── Records ──

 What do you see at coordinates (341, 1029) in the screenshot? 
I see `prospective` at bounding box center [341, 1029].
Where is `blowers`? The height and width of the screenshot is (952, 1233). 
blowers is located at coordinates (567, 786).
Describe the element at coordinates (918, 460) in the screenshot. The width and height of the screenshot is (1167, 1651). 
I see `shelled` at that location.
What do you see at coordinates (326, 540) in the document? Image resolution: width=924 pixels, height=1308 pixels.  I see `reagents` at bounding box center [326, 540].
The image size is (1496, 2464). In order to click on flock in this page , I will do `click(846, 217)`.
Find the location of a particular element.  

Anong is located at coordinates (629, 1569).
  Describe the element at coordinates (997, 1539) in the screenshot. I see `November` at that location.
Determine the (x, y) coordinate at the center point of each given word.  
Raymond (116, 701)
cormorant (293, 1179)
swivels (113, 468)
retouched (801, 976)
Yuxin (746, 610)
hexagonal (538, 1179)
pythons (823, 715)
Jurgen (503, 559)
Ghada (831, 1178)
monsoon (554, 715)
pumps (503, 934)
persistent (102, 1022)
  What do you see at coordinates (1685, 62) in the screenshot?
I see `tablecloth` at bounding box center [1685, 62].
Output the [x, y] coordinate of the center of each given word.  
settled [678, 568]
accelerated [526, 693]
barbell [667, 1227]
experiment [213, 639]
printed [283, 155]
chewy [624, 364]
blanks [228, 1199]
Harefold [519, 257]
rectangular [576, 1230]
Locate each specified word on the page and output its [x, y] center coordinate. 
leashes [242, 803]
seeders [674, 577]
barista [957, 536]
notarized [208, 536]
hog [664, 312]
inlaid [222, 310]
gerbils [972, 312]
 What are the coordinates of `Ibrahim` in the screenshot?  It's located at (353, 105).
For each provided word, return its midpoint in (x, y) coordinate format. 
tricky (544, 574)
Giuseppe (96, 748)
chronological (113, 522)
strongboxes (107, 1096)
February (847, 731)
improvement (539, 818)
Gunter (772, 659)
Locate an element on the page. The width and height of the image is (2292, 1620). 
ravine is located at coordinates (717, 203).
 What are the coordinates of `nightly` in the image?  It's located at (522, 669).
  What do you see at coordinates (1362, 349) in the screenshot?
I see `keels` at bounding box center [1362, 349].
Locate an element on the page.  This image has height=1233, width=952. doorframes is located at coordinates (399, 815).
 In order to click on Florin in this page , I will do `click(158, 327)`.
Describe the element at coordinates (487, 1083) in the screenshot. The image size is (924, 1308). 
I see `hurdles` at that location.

───

Task details:
Rewrite the records above, replacing "In order to click on" with "To select" everywhere it occurs and leaving all other text unchanged.

The reply:
 What do you see at coordinates (341, 1029) in the screenshot? 
I see `prospective` at bounding box center [341, 1029].
Where is `blowers`? The height and width of the screenshot is (952, 1233). 
blowers is located at coordinates (567, 786).
Describe the element at coordinates (918, 460) in the screenshot. The width and height of the screenshot is (1167, 1651). 
I see `shelled` at that location.
What do you see at coordinates (326, 540) in the document? Image resolution: width=924 pixels, height=1308 pixels.  I see `reagents` at bounding box center [326, 540].
The image size is (1496, 2464). To select flock in this page , I will do `click(846, 217)`.
Find the location of a particular element.  

Anong is located at coordinates (629, 1569).
  Describe the element at coordinates (997, 1539) in the screenshot. I see `November` at that location.
Determine the (x, y) coordinate at the center point of each given word.  
Raymond (116, 701)
cormorant (293, 1179)
swivels (113, 468)
retouched (801, 976)
Yuxin (746, 610)
hexagonal (538, 1179)
pythons (823, 715)
Jurgen (503, 559)
Ghada (831, 1178)
monsoon (554, 715)
pumps (503, 934)
persistent (102, 1022)
  What do you see at coordinates (1685, 62) in the screenshot?
I see `tablecloth` at bounding box center [1685, 62].
Output the [x, y] coordinate of the center of each given word.  
settled [678, 568]
accelerated [526, 693]
barbell [667, 1227]
experiment [213, 639]
printed [283, 155]
chewy [624, 364]
blanks [228, 1199]
Harefold [519, 257]
rectangular [576, 1230]
Locate each specified word on the page and output its [x, y] center coordinate. 
leashes [242, 803]
seeders [674, 577]
barista [957, 536]
notarized [208, 536]
hog [664, 312]
inlaid [222, 310]
gerbils [972, 312]
 What are the coordinates of `Ibrahim` in the screenshot?  It's located at (353, 105).
For each provided word, return its midpoint in (x, y) coordinate format. 
tricky (544, 574)
Giuseppe (96, 748)
chronological (113, 522)
strongboxes (107, 1096)
February (847, 731)
improvement (539, 818)
Gunter (772, 659)
Locate an element on the page. The width and height of the image is (2292, 1620). 
ravine is located at coordinates (717, 203).
 What are the coordinates of `nightly` in the image?  It's located at (522, 669).
  What do you see at coordinates (1362, 349) in the screenshot?
I see `keels` at bounding box center [1362, 349].
Locate an element on the page.  This image has height=1233, width=952. doorframes is located at coordinates (399, 815).
 To select Florin in this page , I will do `click(158, 327)`.
Describe the element at coordinates (487, 1083) in the screenshot. The image size is (924, 1308). 
I see `hurdles` at that location.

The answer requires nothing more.